▶ _Try it_: The answer must consist solely of the lines below starting at the one containing "purple rectangle: moved 32 px right, 23 px up" and ending at the one containing "pink diamond: rotated 25 degrees clockwise", repeated exactly, with both ends included and all pictures omitted.

[Data extract Boundary: Start]

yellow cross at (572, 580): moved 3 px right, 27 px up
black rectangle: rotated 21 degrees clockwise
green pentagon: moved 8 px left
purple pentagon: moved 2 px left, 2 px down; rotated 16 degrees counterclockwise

[Data extract Boundary: End]
[Data extract Boundary: Start]

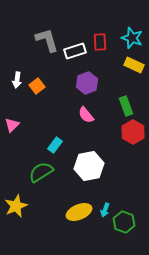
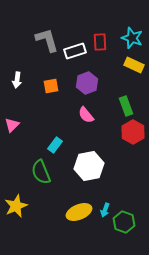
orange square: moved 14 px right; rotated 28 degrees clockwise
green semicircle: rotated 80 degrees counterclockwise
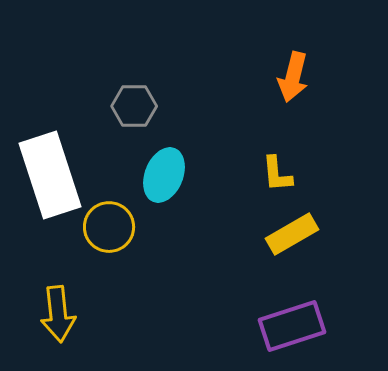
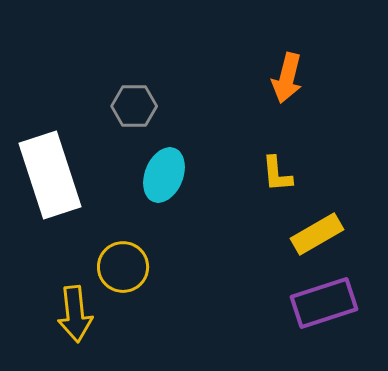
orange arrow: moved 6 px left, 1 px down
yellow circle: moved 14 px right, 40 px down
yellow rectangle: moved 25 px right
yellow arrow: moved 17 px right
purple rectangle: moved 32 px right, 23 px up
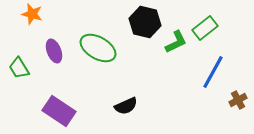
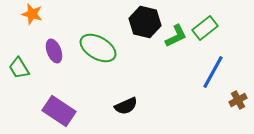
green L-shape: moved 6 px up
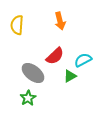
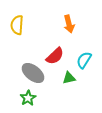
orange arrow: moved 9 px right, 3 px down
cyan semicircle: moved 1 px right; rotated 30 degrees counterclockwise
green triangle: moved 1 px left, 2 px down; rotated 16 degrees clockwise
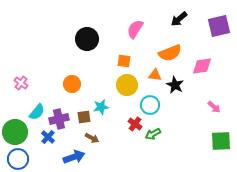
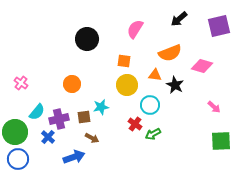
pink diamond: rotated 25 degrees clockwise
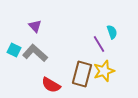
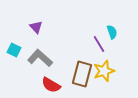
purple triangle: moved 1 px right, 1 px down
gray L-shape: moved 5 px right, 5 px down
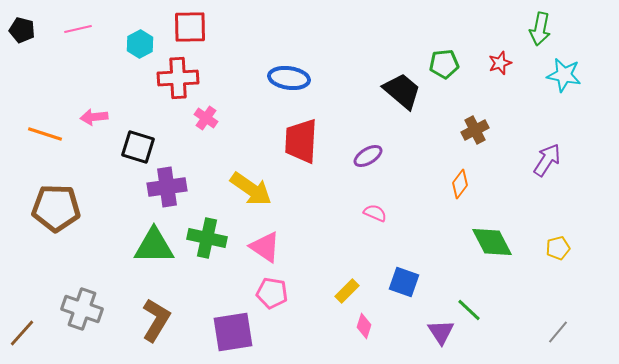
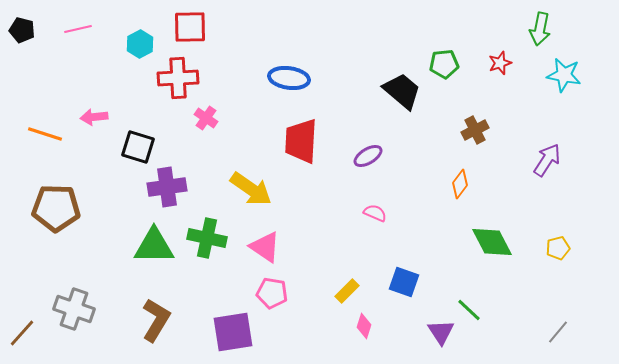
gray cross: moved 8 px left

[Data extract Boundary: End]
[Data extract Boundary: Start]

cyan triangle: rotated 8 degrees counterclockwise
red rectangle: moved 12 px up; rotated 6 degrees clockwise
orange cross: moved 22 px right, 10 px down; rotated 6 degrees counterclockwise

[Data extract Boundary: End]

▶ _Answer section_:
purple rectangle: moved 32 px right, 23 px up
green L-shape: moved 6 px up
orange arrow: moved 9 px right, 3 px down
cyan semicircle: moved 1 px right; rotated 30 degrees counterclockwise
green triangle: moved 1 px left, 2 px down; rotated 16 degrees clockwise
pink diamond: rotated 25 degrees clockwise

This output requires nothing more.